» What you will do
Beneath this line is the data. Output exactly the lines from the line with "- delete: magdalena [naranja] <501 230>" to the line with "- move: candado", both ends included, and nothing more.

··· Records provided

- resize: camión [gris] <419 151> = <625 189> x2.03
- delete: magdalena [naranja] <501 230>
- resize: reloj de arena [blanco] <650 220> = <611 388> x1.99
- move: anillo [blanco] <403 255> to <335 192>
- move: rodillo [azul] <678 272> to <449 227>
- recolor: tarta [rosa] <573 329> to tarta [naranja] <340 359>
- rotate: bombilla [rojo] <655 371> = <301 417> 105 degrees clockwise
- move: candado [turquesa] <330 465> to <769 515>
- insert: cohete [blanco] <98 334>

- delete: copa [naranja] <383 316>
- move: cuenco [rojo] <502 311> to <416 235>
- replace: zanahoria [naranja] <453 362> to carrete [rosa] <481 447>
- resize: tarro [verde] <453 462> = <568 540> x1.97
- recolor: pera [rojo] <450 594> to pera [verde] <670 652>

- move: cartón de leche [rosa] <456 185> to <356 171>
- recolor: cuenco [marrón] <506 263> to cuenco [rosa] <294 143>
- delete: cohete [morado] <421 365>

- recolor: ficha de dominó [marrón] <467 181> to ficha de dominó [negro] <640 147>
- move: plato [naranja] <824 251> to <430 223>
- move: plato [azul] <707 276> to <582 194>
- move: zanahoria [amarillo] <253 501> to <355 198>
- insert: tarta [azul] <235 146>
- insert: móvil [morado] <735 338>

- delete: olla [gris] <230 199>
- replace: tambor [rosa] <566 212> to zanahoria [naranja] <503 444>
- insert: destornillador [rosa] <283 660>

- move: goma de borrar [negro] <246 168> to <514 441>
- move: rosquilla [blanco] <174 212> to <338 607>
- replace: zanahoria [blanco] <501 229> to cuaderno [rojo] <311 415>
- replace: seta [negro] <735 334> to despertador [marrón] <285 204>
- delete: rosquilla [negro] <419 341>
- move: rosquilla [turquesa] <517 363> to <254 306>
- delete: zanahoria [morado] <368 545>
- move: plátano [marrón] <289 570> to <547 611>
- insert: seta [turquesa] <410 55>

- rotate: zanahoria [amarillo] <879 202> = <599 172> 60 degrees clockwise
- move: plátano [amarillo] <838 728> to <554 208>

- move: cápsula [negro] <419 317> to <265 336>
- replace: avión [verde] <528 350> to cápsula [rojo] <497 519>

······

» Reply to the exercise
- delete: magdalena [naranja] <501 230>
- resize: reloj de arena [blanco] <650 220> = <611 388> x1.99
- move: anillo [blanco] <403 255> to <335 192>
- move: rodillo [azul] <678 272> to <449 227>
- recolor: tarta [rosa] <573 329> to tarta [naranja] <340 359>
- rotate: bombilla [rojo] <655 371> = <301 417> 105 degrees clockwise
- move: candado [turquesa] <330 465> to <769 515>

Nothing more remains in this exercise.